*** Opening of Exercise input ***

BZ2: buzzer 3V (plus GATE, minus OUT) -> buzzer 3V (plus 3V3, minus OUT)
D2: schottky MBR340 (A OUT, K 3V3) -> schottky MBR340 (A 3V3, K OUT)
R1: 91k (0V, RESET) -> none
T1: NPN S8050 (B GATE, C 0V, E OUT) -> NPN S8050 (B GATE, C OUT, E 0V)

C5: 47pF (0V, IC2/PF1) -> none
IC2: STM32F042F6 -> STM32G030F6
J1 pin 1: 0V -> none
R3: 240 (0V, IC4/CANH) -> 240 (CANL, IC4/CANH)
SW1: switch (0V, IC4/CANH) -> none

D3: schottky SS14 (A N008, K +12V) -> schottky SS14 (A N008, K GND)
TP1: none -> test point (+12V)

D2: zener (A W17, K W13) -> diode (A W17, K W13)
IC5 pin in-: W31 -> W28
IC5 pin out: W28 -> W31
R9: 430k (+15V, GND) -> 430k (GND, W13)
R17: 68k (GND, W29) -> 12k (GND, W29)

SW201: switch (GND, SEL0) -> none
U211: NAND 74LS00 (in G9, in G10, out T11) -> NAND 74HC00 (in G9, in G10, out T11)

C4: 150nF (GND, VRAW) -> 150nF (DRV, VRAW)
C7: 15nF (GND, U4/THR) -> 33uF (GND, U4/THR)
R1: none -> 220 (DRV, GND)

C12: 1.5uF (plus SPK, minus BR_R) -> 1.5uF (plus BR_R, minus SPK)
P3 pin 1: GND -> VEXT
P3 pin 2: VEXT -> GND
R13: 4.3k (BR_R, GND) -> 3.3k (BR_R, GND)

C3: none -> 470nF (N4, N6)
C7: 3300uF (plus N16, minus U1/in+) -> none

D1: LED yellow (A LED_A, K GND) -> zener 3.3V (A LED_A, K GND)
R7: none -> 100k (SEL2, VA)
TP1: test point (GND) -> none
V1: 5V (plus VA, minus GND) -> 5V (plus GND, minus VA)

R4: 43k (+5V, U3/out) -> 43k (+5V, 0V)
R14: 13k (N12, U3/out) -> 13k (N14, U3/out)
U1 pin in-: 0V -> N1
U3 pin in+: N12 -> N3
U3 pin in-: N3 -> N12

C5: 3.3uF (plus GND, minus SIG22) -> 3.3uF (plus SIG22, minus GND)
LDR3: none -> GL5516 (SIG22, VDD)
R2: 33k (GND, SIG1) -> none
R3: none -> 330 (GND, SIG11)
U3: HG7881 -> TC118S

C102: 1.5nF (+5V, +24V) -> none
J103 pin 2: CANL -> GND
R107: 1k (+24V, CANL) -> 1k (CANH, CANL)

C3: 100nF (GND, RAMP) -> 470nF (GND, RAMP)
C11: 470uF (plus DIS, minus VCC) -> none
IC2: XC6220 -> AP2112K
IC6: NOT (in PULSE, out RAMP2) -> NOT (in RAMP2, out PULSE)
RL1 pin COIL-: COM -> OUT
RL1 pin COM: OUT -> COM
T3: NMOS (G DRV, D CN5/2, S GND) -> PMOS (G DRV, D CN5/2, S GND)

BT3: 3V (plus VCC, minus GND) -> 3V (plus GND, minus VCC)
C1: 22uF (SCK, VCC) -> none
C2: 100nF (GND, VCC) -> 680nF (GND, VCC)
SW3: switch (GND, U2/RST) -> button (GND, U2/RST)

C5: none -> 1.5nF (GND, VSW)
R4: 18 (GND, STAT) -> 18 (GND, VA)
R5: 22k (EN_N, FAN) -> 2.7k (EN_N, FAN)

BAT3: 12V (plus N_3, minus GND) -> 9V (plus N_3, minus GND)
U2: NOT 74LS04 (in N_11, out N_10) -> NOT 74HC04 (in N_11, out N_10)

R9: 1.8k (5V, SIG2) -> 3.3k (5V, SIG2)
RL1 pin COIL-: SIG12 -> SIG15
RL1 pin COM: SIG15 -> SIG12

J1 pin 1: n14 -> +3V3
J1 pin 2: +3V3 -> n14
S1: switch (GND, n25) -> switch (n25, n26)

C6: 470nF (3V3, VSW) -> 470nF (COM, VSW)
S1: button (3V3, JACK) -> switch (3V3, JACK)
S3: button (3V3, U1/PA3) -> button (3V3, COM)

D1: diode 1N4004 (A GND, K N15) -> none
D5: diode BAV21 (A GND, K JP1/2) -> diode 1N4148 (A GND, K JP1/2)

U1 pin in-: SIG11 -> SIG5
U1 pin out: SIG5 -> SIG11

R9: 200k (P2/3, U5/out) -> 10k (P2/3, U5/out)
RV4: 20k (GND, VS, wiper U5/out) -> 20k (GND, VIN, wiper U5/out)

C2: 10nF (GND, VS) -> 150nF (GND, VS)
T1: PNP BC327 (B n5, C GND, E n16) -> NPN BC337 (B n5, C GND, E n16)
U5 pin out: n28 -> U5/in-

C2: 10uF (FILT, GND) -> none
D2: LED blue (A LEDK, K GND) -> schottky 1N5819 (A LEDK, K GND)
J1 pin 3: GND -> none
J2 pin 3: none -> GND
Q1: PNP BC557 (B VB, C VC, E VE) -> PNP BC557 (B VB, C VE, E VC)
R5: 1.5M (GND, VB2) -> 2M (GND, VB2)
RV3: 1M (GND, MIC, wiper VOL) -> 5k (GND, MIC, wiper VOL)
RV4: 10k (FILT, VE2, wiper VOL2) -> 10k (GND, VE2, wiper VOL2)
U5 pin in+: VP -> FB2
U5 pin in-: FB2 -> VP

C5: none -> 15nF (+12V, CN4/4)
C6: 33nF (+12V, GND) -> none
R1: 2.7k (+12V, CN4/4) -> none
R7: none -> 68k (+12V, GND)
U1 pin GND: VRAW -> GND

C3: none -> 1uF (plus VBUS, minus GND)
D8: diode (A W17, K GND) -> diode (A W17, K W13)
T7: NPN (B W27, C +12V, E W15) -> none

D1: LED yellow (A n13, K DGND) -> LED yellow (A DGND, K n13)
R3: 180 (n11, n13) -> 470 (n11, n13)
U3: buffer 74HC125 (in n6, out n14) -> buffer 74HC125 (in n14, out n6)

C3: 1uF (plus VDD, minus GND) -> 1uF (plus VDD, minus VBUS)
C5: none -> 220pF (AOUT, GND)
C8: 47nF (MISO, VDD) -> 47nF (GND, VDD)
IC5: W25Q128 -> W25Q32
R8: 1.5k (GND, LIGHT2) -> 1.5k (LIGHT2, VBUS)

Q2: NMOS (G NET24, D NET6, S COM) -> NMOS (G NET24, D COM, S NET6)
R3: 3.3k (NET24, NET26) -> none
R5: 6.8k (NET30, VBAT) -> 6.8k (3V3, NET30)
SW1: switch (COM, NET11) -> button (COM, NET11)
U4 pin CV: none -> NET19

*** Close of Exercise input ***

Your task for the entries above: copy exactly the span starting with the line with "T1: PNP BC327" and going on through the line with "R5: 1.5M (GND, VB2) -> 2M (GND, VB2)", both lines included, and nothing else.

> _Exercise output_:
T1: PNP BC327 (B n5, C GND, E n16) -> NPN BC337 (B n5, C GND, E n16)
U5 pin out: n28 -> U5/in-

C2: 10uF (FILT, GND) -> none
D2: LED blue (A LEDK, K GND) -> schottky 1N5819 (A LEDK, K GND)
J1 pin 3: GND -> none
J2 pin 3: none -> GND
Q1: PNP BC557 (B VB, C VC, E VE) -> PNP BC557 (B VB, C VE, E VC)
R5: 1.5M (GND, VB2) -> 2M (GND, VB2)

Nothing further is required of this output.